■ WORK TO BE COMPLETED ■
A word-for-word copy of the data is what's wanted; pictures stay out of it.
(DATA BLOCK Opens)
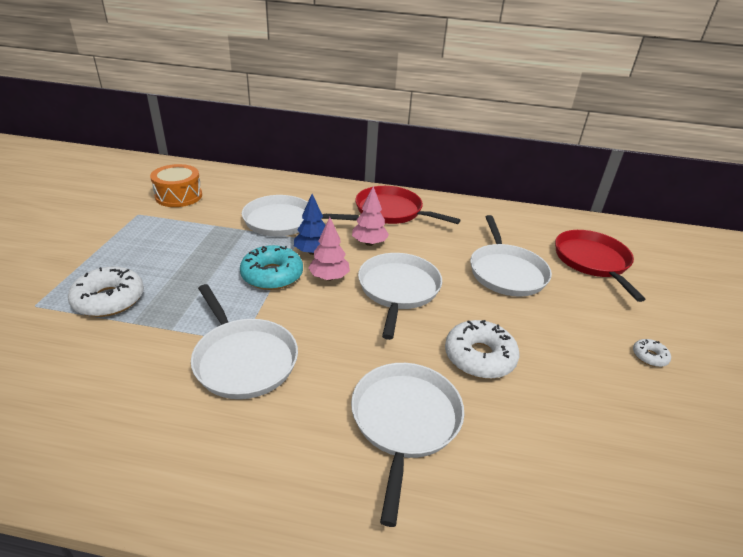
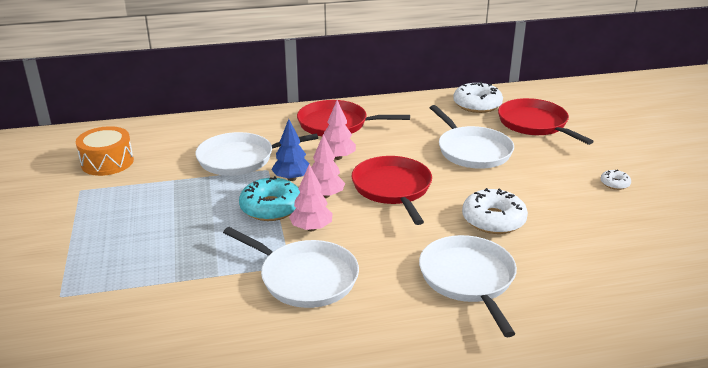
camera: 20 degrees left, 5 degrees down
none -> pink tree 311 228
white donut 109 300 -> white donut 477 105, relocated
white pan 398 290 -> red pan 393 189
(DATA BLOCK Closes)
■ EXERCISE OUTPUT ■
camera: 20 degrees left, 5 degrees down
none -> pink tree 311 228
white donut 109 300 -> white donut 477 105, relocated
white pan 398 290 -> red pan 393 189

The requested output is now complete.